==== MATERIAL PROVIDED
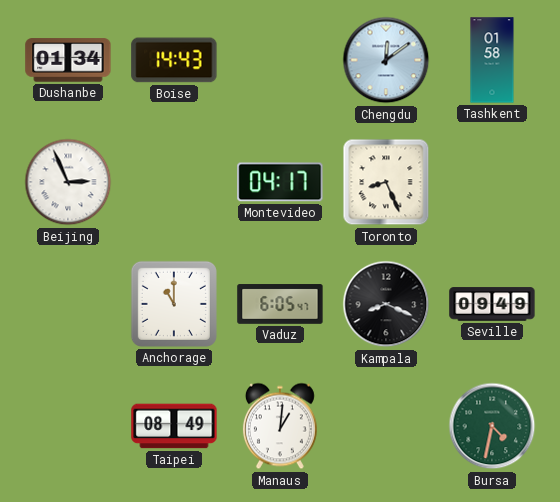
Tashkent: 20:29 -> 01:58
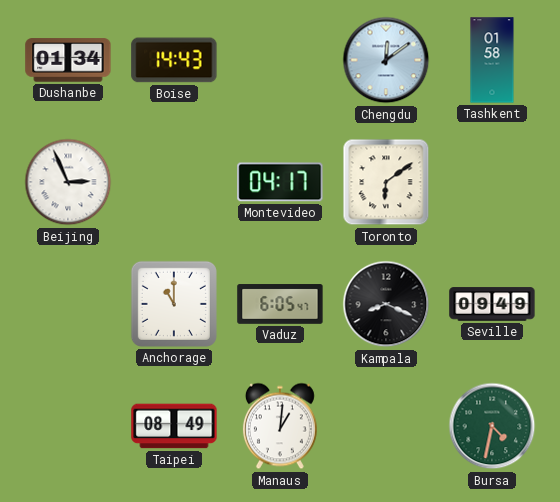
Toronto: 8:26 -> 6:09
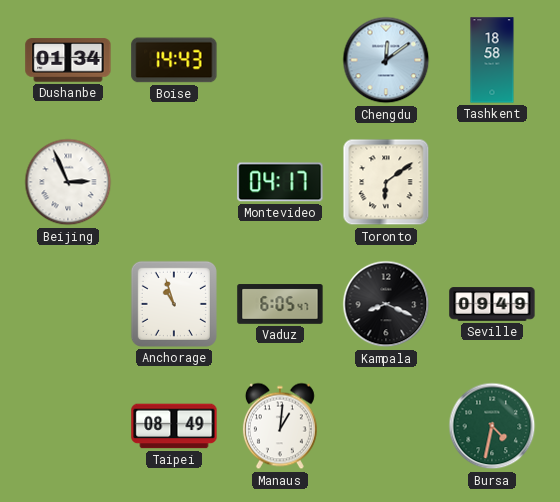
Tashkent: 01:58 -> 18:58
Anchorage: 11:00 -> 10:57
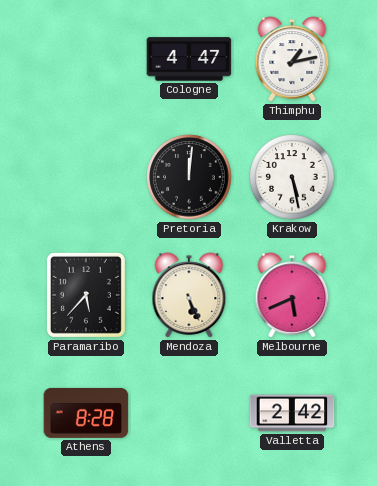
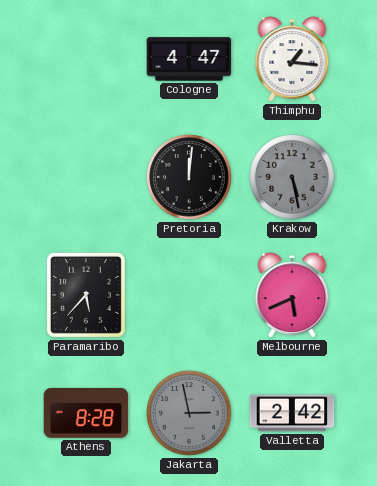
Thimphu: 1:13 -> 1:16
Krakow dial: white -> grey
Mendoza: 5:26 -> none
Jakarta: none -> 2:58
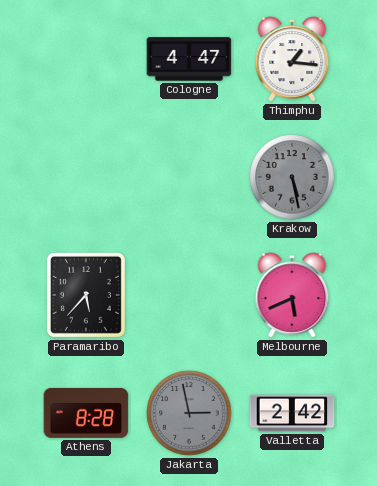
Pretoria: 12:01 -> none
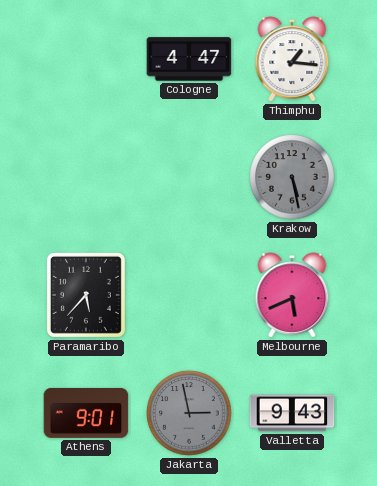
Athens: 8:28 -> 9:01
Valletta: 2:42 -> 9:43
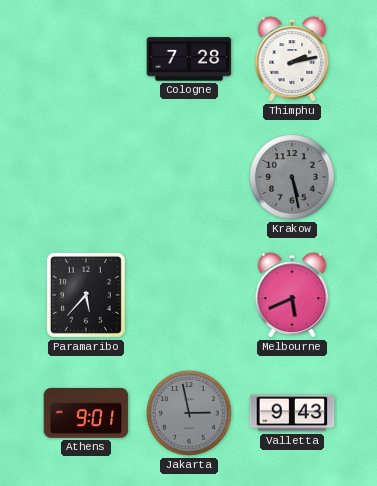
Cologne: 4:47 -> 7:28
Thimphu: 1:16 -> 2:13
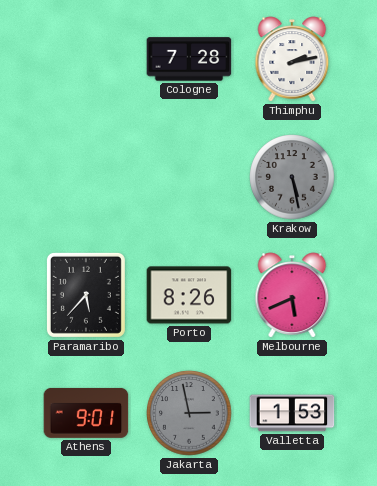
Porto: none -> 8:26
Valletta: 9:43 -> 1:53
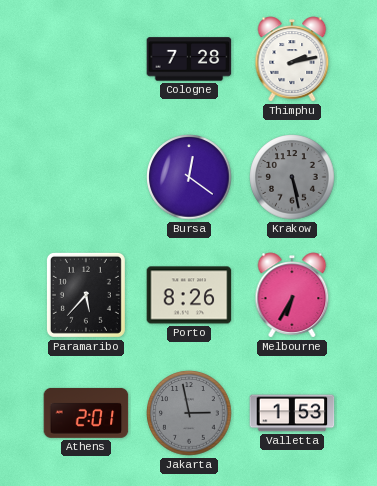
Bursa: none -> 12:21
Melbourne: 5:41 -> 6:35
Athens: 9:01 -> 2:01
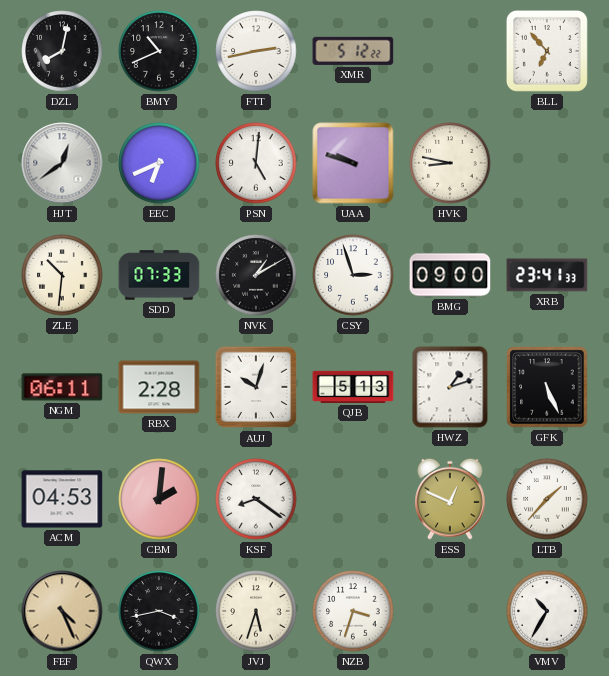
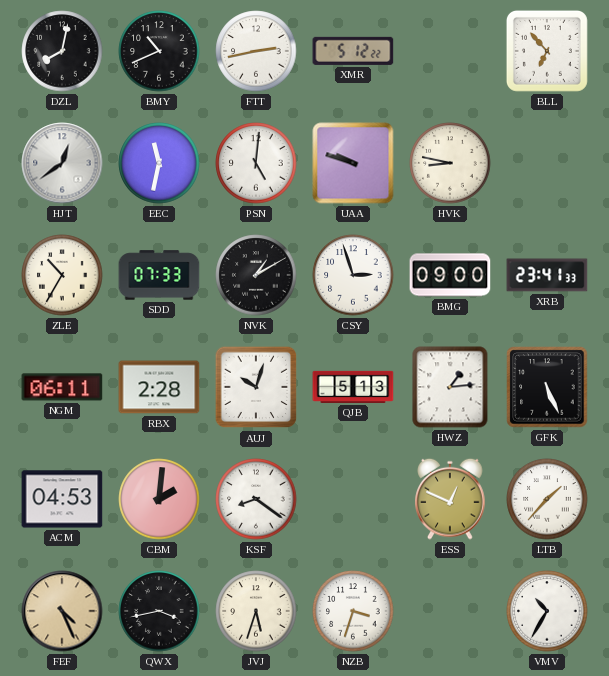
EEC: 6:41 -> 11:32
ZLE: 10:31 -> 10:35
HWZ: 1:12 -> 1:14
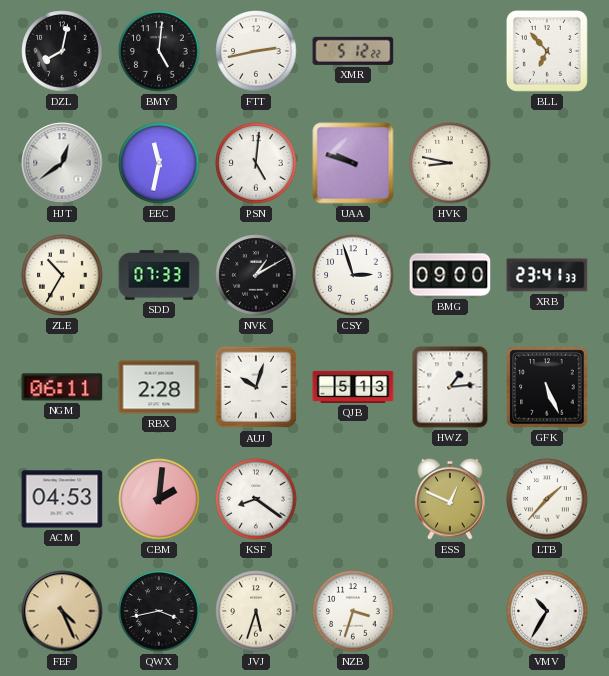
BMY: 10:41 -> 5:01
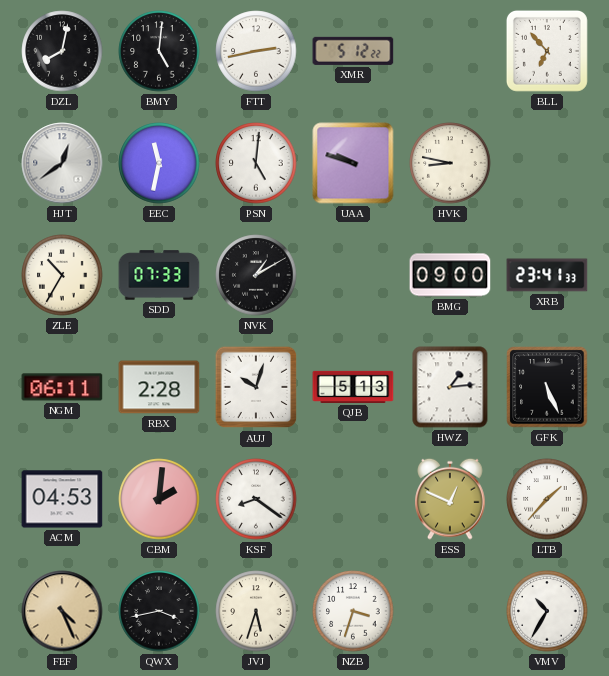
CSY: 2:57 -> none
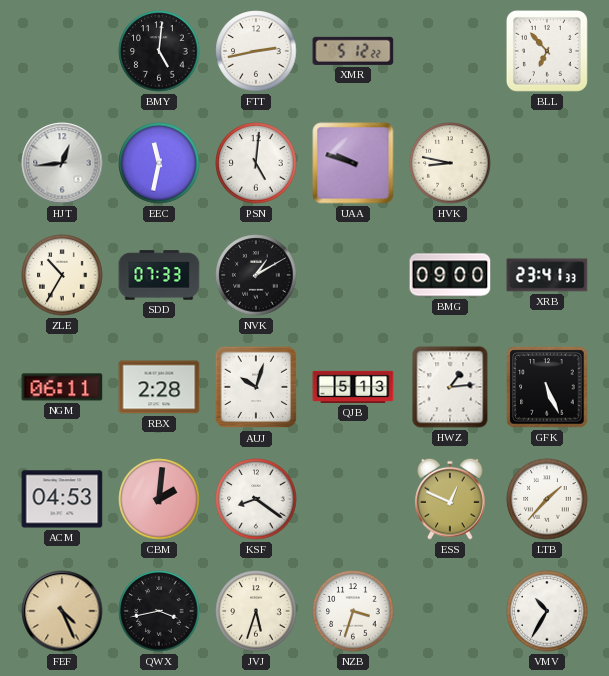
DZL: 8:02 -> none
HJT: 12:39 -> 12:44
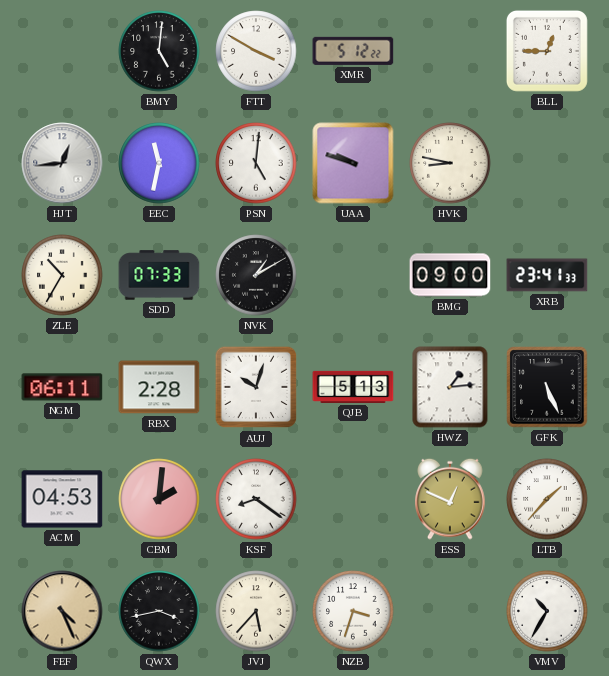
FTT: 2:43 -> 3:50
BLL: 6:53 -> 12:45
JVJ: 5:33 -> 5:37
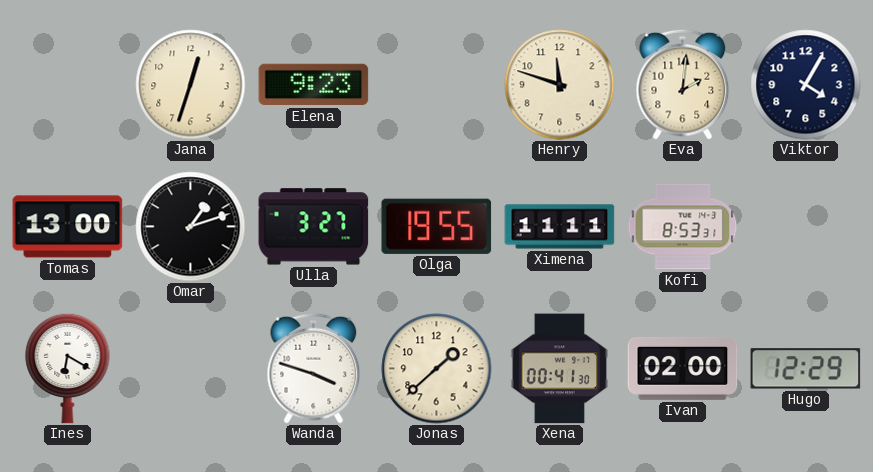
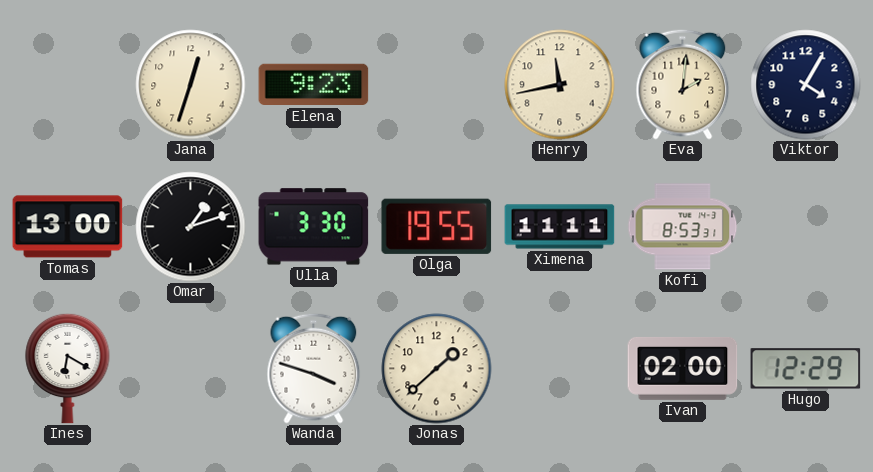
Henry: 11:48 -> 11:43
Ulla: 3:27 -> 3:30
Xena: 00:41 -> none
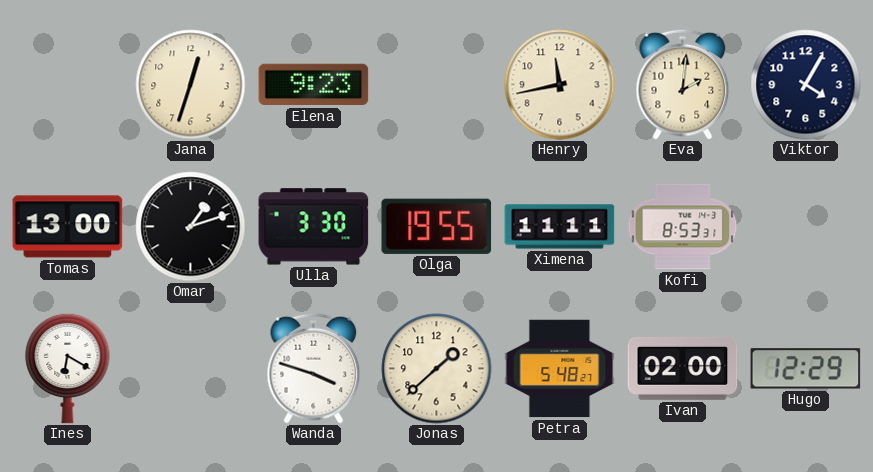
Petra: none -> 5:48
========
- INSTRUCTIONS TO FOLLOW -
Which lines above contain the string "Tashkent"? Report every one of them in full, copied word for word, and treat uppercase and lowercase as different.

- TASK SOLUTION -
Tashkent: 20:29 -> 01:58
Tashkent: 01:58 -> 18:58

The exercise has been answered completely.